> Aim of the task: If a line in the entries below includes the string "cono", copy it out.

> Material shown:
━━━━━━━━━━━━━━━━━━━━

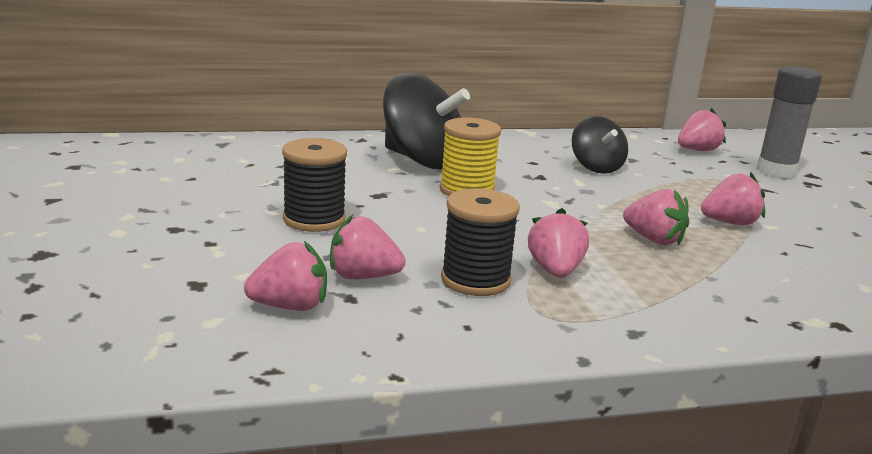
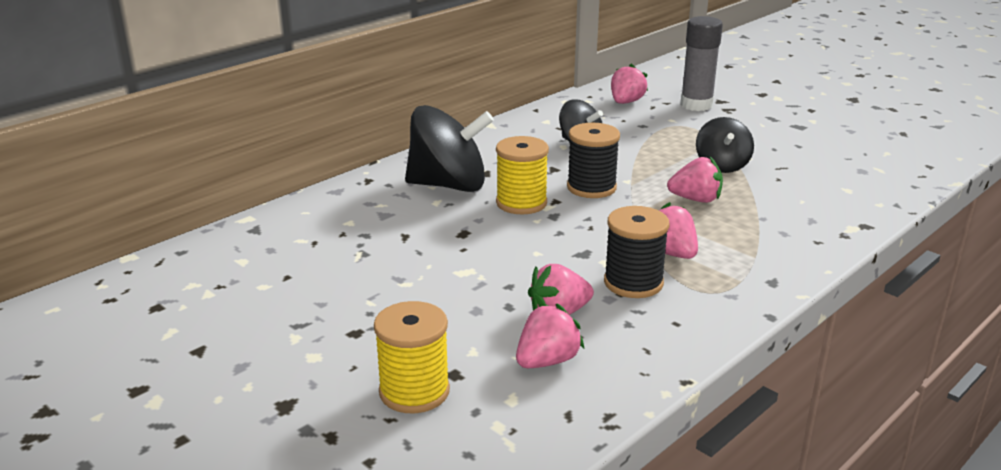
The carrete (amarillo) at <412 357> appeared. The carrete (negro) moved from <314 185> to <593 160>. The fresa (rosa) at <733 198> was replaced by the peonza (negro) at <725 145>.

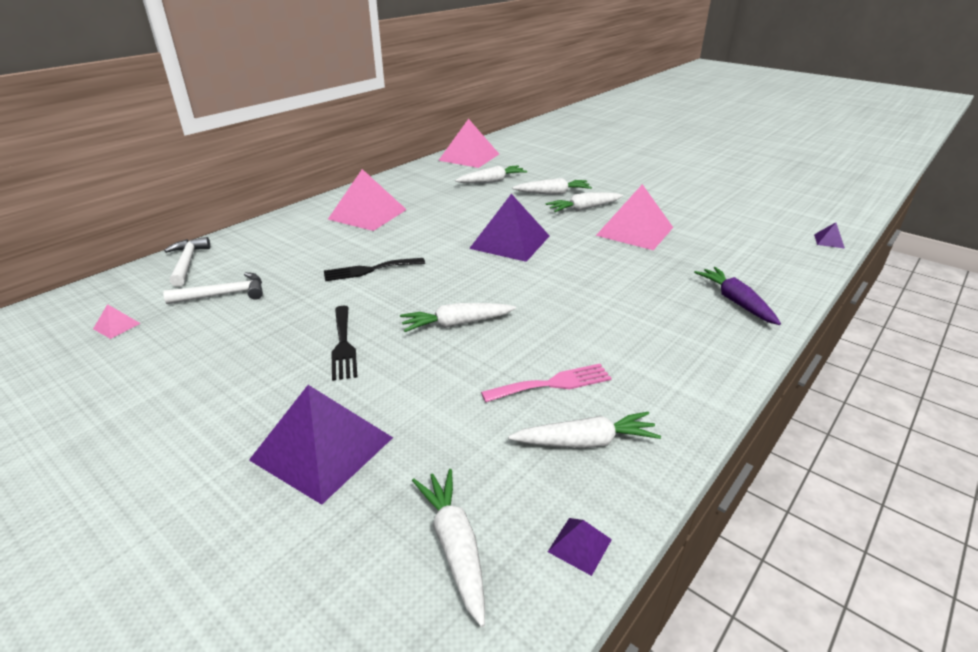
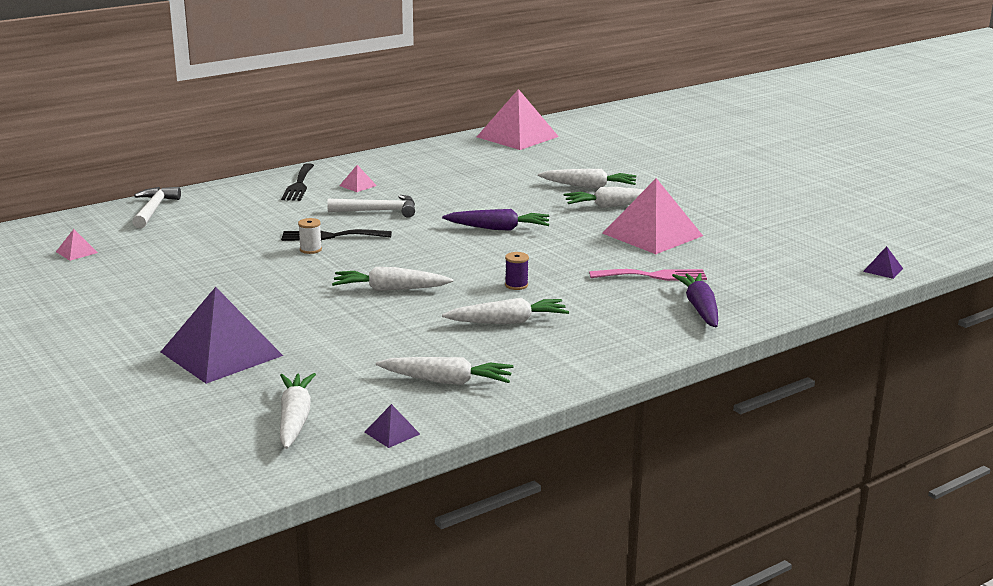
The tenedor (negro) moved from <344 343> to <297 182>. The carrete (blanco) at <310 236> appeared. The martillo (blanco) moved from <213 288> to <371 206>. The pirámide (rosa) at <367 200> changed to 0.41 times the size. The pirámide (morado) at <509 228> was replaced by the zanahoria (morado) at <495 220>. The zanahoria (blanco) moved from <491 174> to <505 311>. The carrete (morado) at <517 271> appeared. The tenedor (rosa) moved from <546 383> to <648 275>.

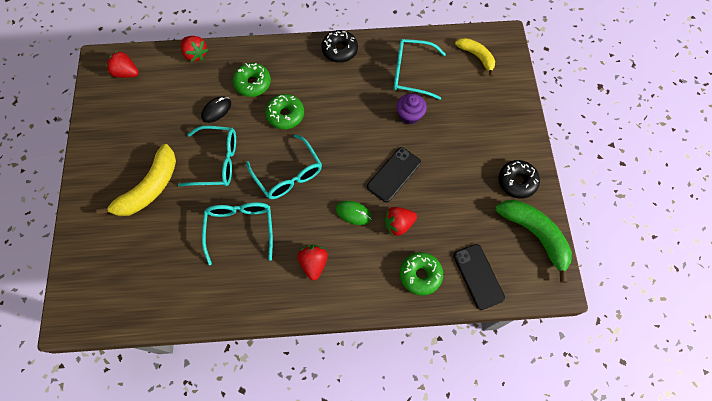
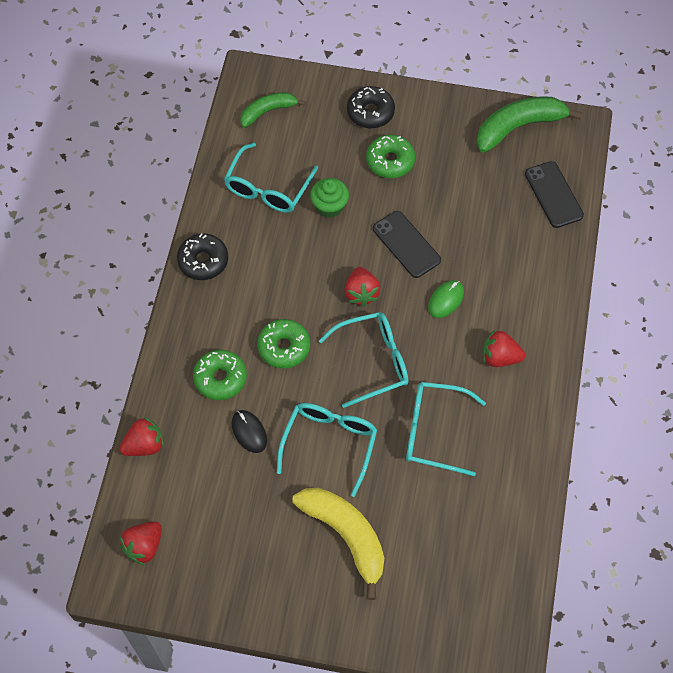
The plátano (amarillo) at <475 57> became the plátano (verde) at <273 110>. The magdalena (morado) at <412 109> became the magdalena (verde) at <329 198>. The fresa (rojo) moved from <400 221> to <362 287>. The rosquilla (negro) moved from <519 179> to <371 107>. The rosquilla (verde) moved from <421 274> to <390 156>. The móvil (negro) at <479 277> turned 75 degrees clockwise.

━━━━━━━━━━━━━━━━━━━━

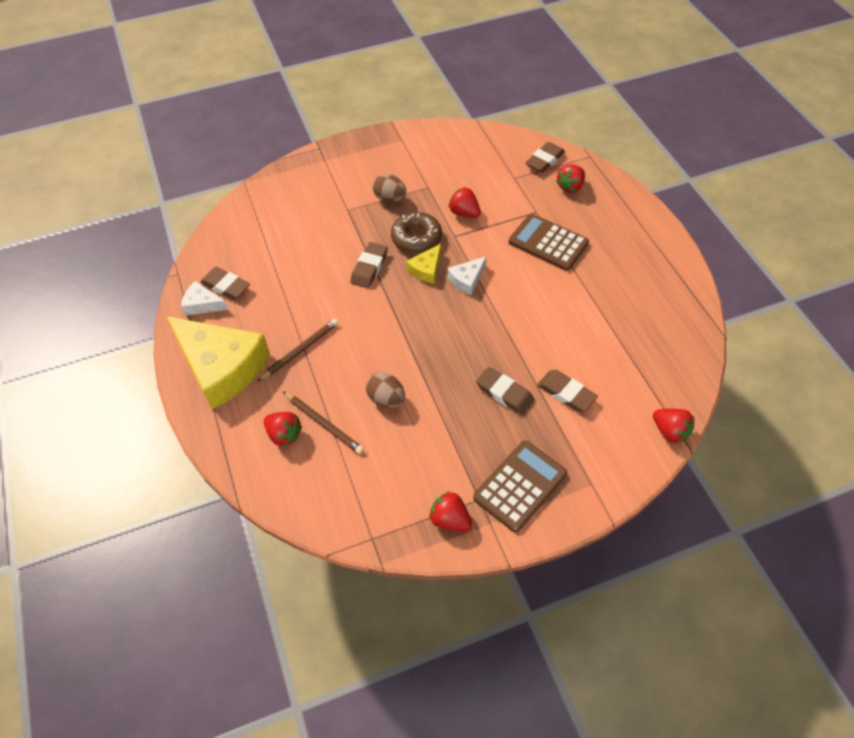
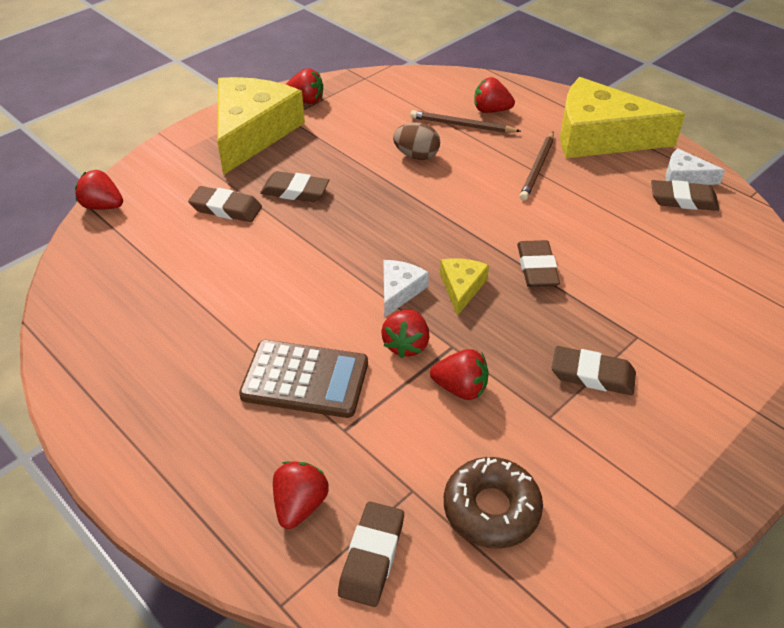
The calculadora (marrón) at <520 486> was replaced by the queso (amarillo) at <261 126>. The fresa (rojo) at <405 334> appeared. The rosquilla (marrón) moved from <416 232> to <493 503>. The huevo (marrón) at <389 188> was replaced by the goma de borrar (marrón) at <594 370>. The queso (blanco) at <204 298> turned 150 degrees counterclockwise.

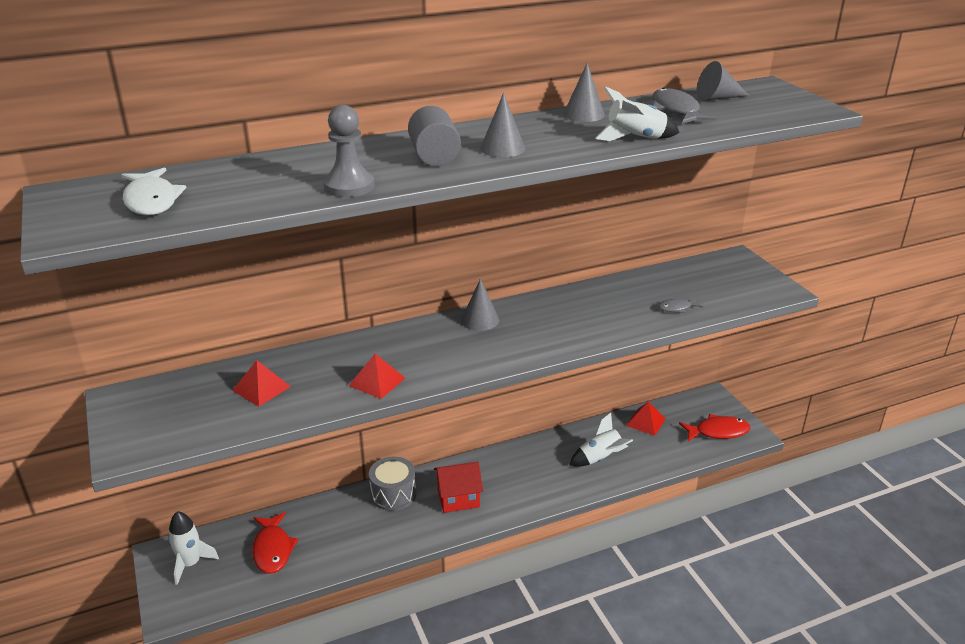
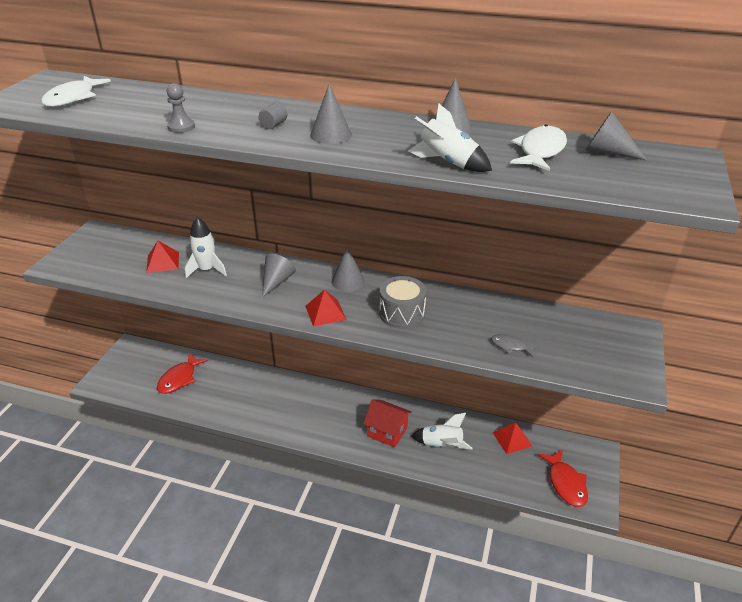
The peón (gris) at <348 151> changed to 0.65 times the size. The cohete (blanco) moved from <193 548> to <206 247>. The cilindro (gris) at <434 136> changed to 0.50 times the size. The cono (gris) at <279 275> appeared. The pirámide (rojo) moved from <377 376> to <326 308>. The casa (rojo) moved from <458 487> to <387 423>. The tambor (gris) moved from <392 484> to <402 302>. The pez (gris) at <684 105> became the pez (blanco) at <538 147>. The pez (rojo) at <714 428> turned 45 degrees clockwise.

━━━━━━━━━━━━━━━━━━━━

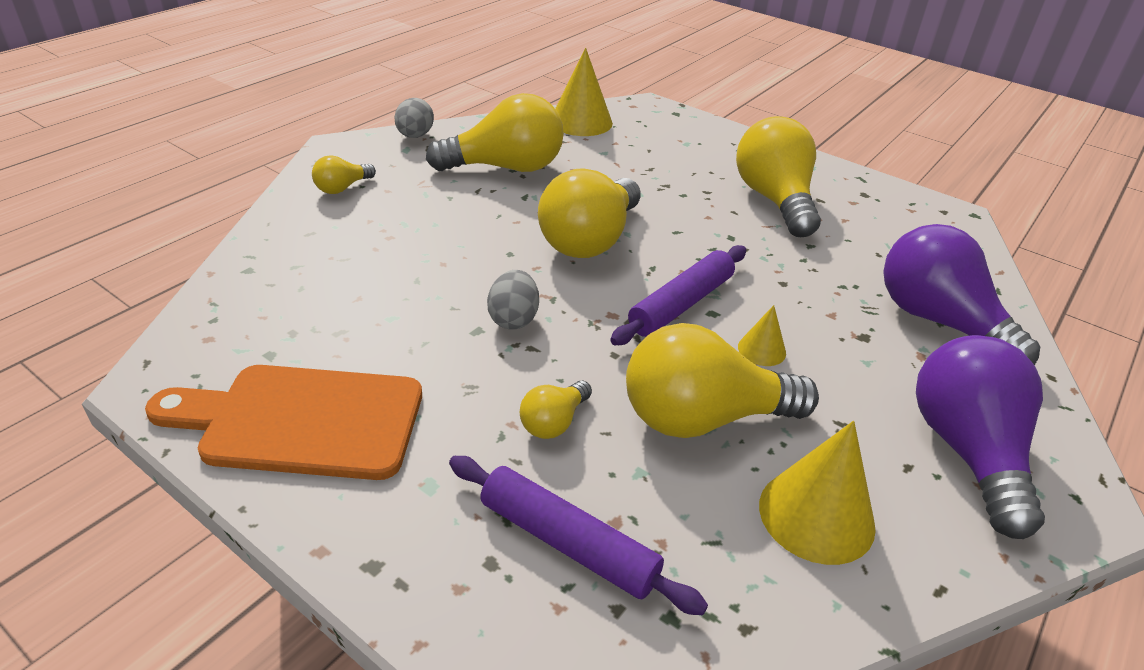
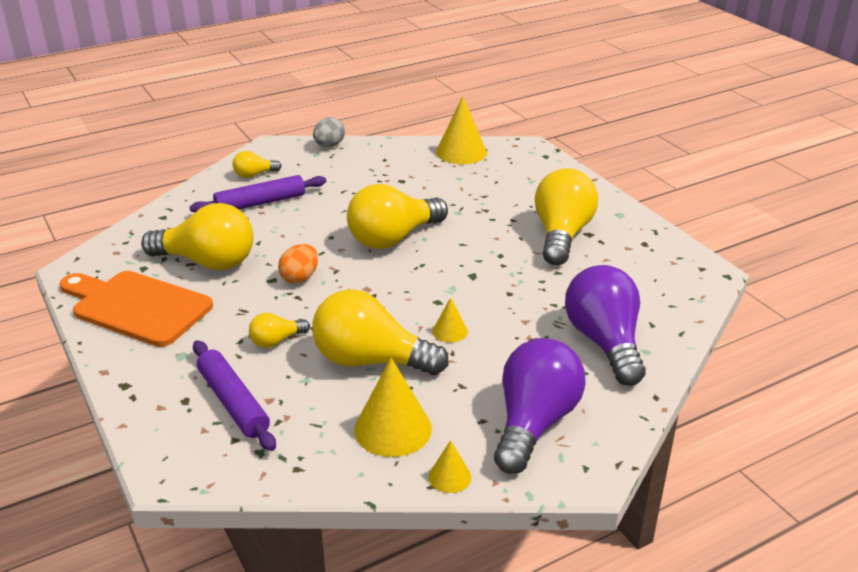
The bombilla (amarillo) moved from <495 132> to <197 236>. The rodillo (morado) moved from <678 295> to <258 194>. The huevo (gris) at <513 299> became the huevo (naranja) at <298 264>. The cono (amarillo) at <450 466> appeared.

━━━━━━━━━━━━━━━━━━━━

> Answer to the exercise:
The peón (gris) at <348 151> changed to 0.65 times the size. The cohete (blanco) moved from <193 548> to <206 247>. The cilindro (gris) at <434 136> changed to 0.50 times the size. The cono (gris) at <279 275> appeared. The pirámide (rojo) moved from <377 376> to <326 308>. The casa (rojo) moved from <458 487> to <387 423>. The tambor (gris) moved from <392 484> to <402 302>. The pez (gris) at <684 105> became the pez (blanco) at <538 147>. The pez (rojo) at <714 428> turned 45 degrees clockwise.
The bombilla (amarillo) moved from <495 132> to <197 236>. The rodillo (morado) moved from <678 295> to <258 194>. The huevo (gris) at <513 299> became the huevo (naranja) at <298 264>. The cono (amarillo) at <450 466> appeared.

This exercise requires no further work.